§ EXERCISE: Within the data below, find the string "NAND" and return each line where it occurs.

§ TASK DATA:

********************

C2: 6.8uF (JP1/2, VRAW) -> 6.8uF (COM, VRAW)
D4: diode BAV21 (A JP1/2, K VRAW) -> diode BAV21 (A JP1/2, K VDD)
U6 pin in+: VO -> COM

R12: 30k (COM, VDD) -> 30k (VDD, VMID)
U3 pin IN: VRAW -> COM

********************

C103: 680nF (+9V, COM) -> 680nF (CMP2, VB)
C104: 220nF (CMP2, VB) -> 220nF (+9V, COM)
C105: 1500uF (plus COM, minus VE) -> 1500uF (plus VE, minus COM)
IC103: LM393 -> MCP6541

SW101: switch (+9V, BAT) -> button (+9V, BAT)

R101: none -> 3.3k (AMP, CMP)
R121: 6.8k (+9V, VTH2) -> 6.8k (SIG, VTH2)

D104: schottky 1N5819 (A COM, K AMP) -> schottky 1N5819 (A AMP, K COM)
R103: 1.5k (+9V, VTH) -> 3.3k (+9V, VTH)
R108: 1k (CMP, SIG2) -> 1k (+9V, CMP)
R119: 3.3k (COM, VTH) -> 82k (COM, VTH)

********************

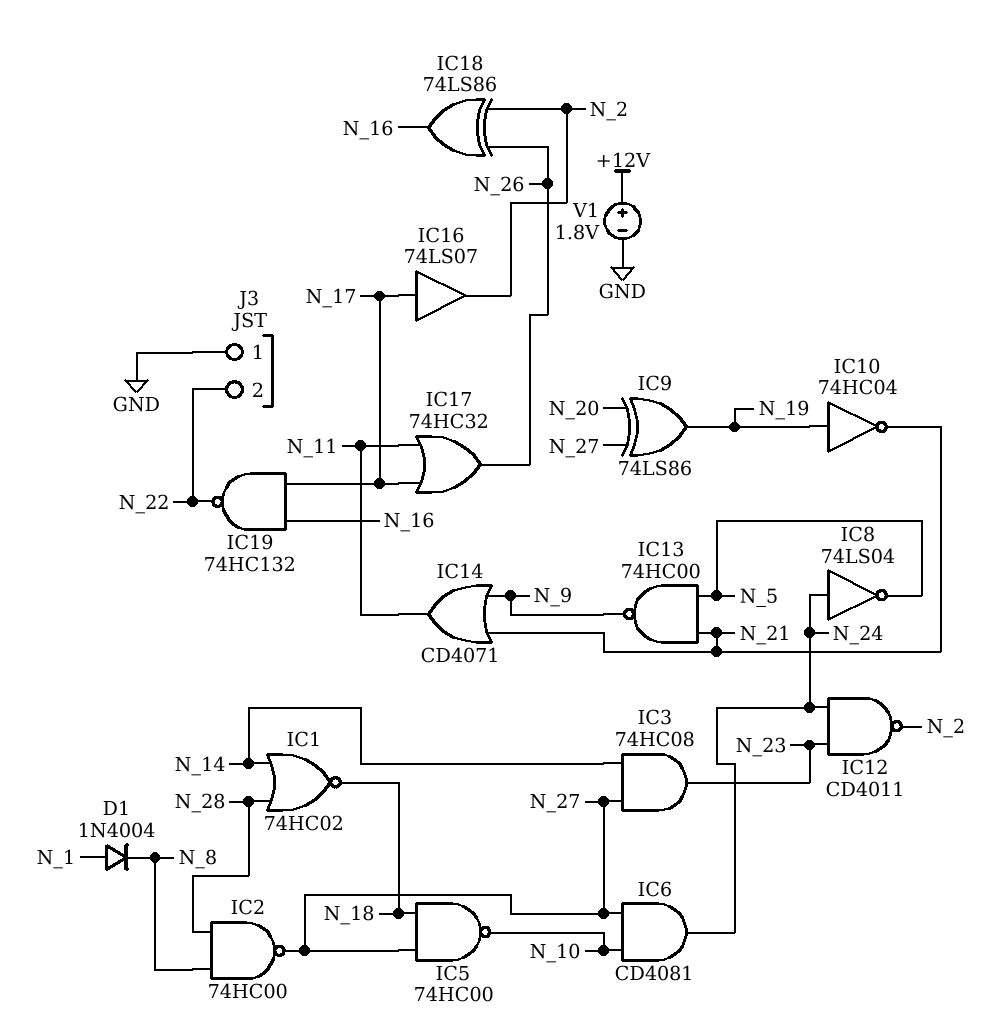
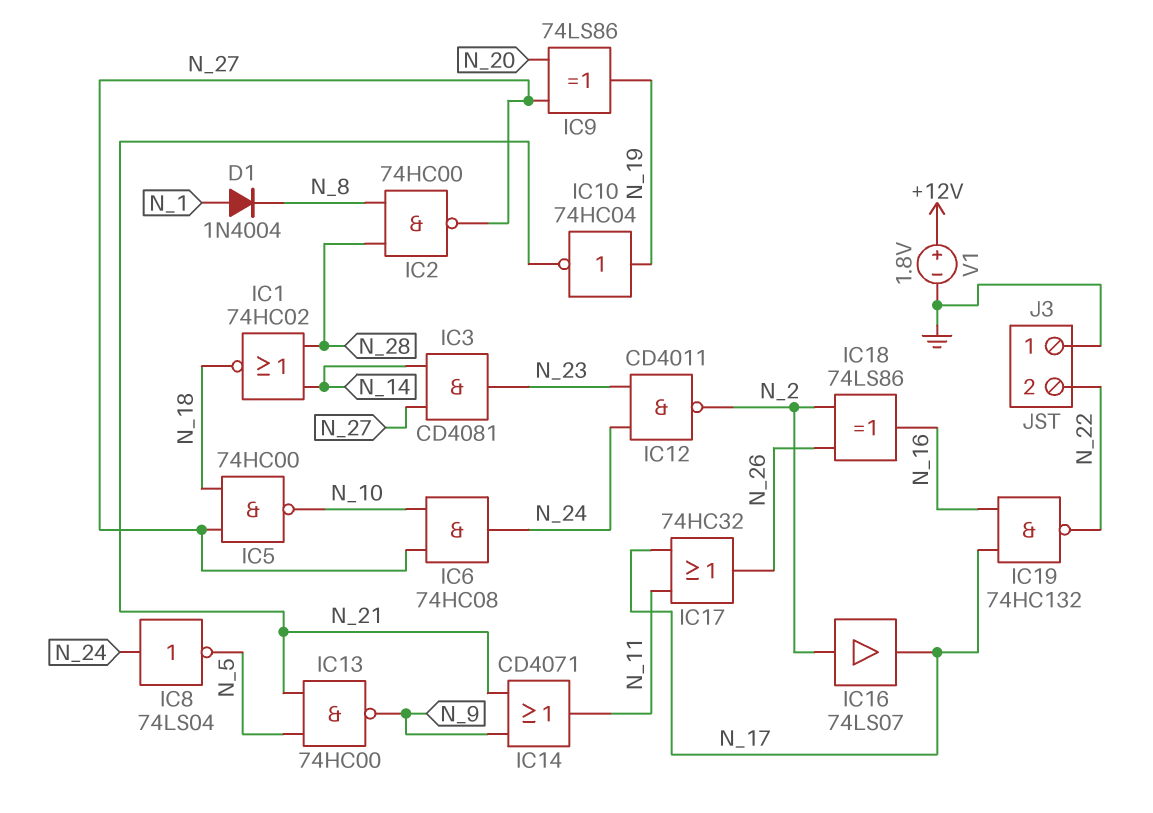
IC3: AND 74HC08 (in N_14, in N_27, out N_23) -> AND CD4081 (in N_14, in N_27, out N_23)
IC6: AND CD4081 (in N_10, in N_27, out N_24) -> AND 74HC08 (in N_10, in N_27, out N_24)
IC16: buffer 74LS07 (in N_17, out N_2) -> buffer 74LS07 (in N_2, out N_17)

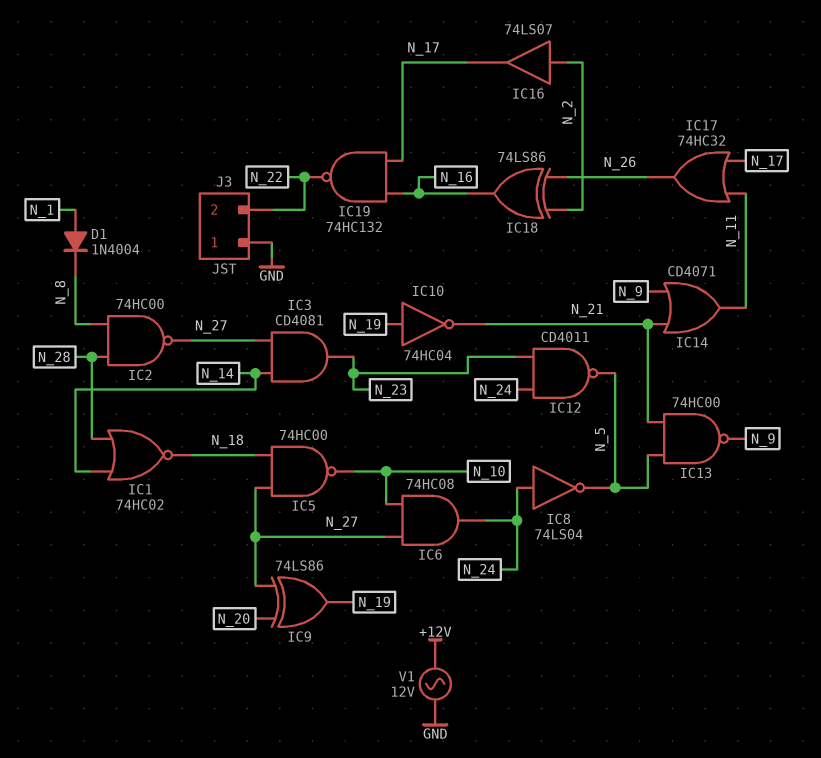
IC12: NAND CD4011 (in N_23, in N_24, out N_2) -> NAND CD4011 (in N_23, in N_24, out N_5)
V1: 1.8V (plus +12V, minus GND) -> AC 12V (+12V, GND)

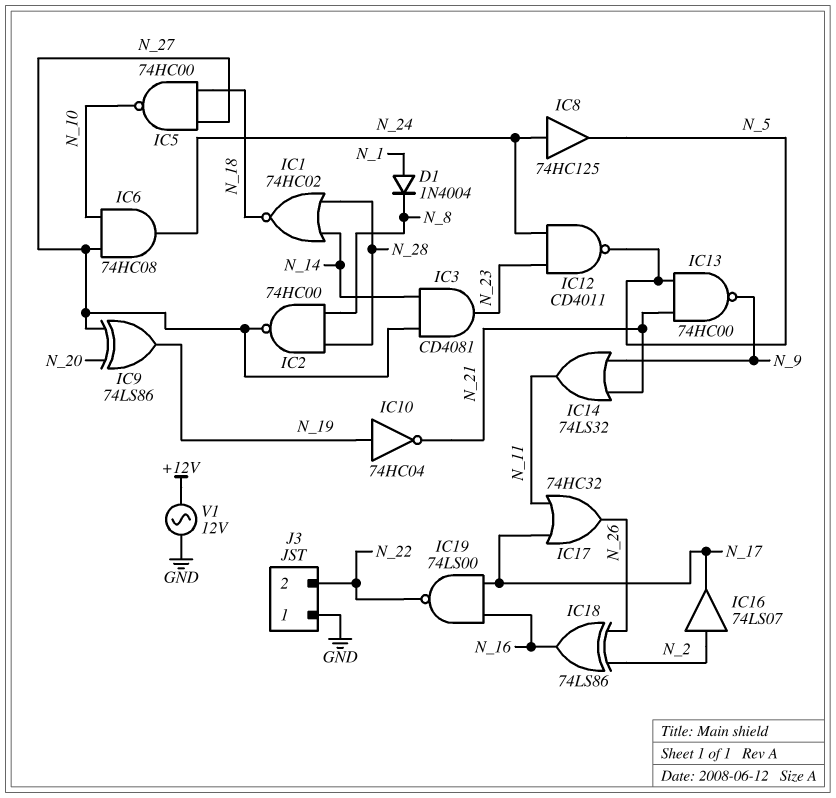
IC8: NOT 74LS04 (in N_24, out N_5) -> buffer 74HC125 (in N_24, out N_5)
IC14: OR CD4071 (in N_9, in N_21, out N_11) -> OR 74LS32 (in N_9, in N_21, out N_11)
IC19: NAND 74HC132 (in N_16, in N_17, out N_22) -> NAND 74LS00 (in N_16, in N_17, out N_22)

********************

§ RESULT:
IC12: NAND CD4011 (in N_23, in N_24, out N_2) -> NAND CD4011 (in N_23, in N_24, out N_5)
IC19: NAND 74HC132 (in N_16, in N_17, out N_22) -> NAND 74LS00 (in N_16, in N_17, out N_22)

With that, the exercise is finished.